--- The data ---

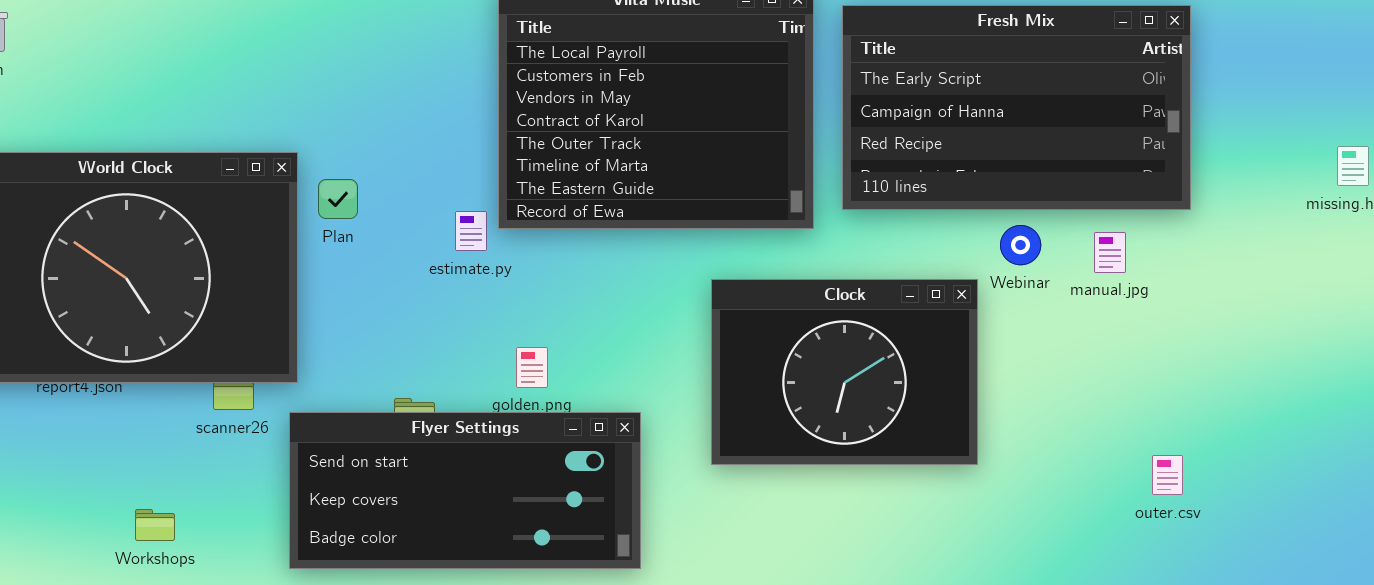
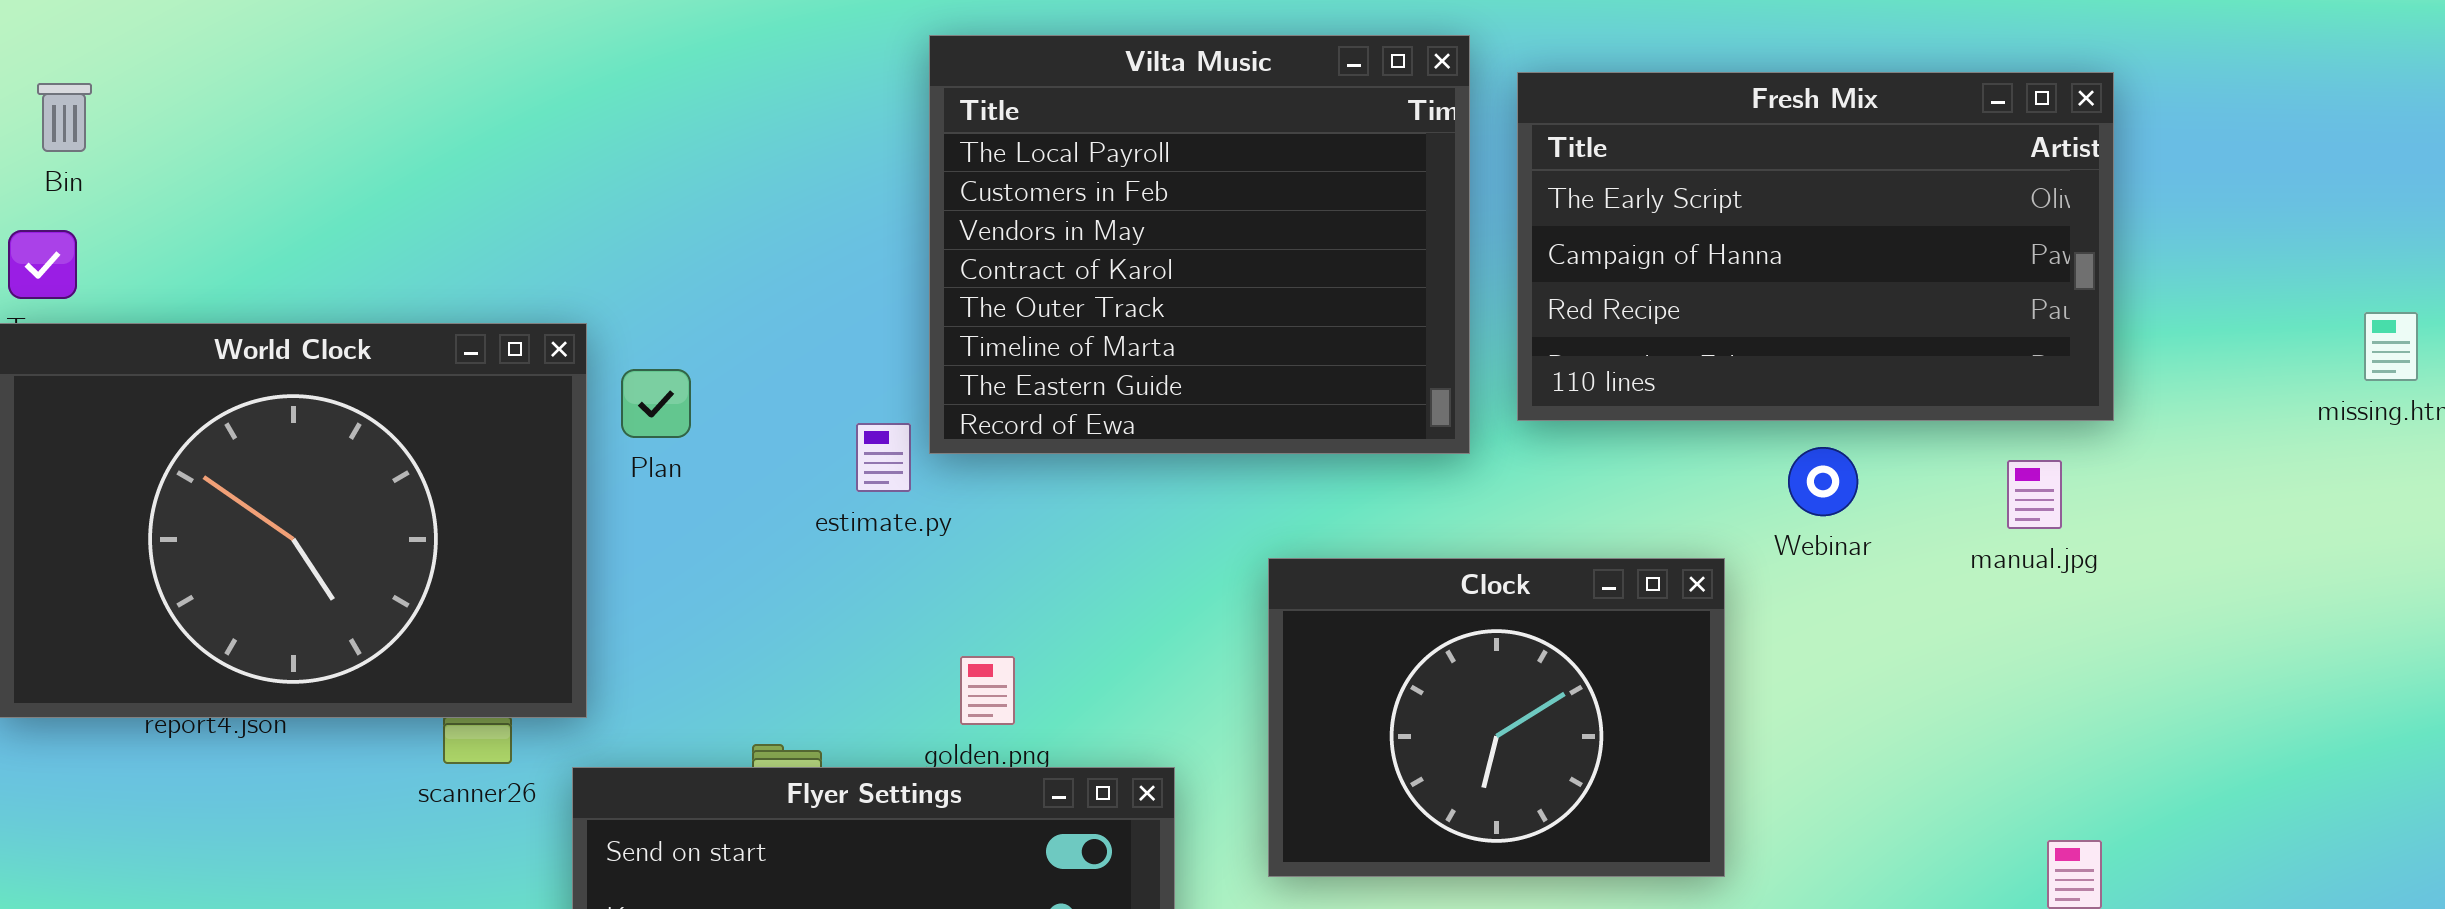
manual.jpg: [1094,232,1126,273] -> [2007,460,2062,529], moved
Clock: [711,279,978,465] -> [1268,558,1725,877], moved

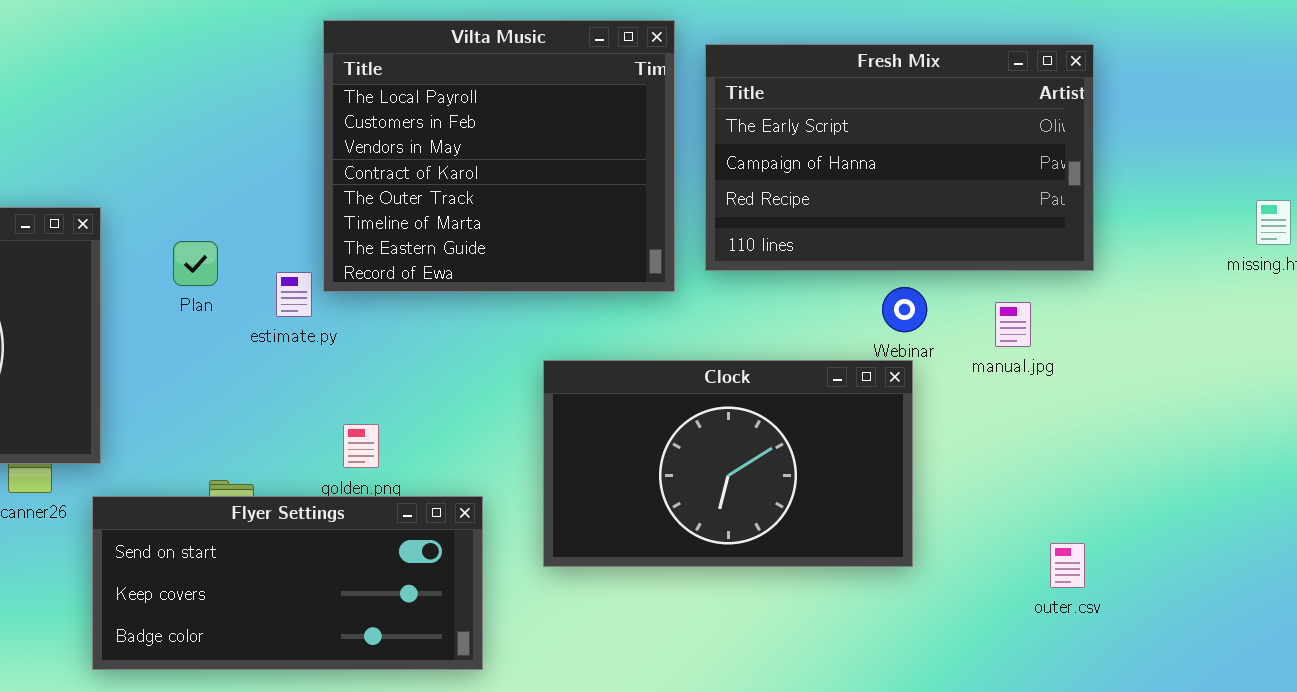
Plan: [621,369,691,438] -> [173,241,218,286], moved
manual.jpg: [2007,460,2062,529] -> [995,302,1031,347], moved
Clock: [1268,558,1725,877] -> [543,360,913,567], resized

---

Assigned task:
Repeat the preceding records exactly but drop the images.

Task solution:
manual.jpg: [1094,232,1126,273] -> [2007,460,2062,529], moved
Clock: [711,279,978,465] -> [1268,558,1725,877], moved

Plan: [621,369,691,438] -> [173,241,218,286], moved
manual.jpg: [2007,460,2062,529] -> [995,302,1031,347], moved
Clock: [1268,558,1725,877] -> [543,360,913,567], resized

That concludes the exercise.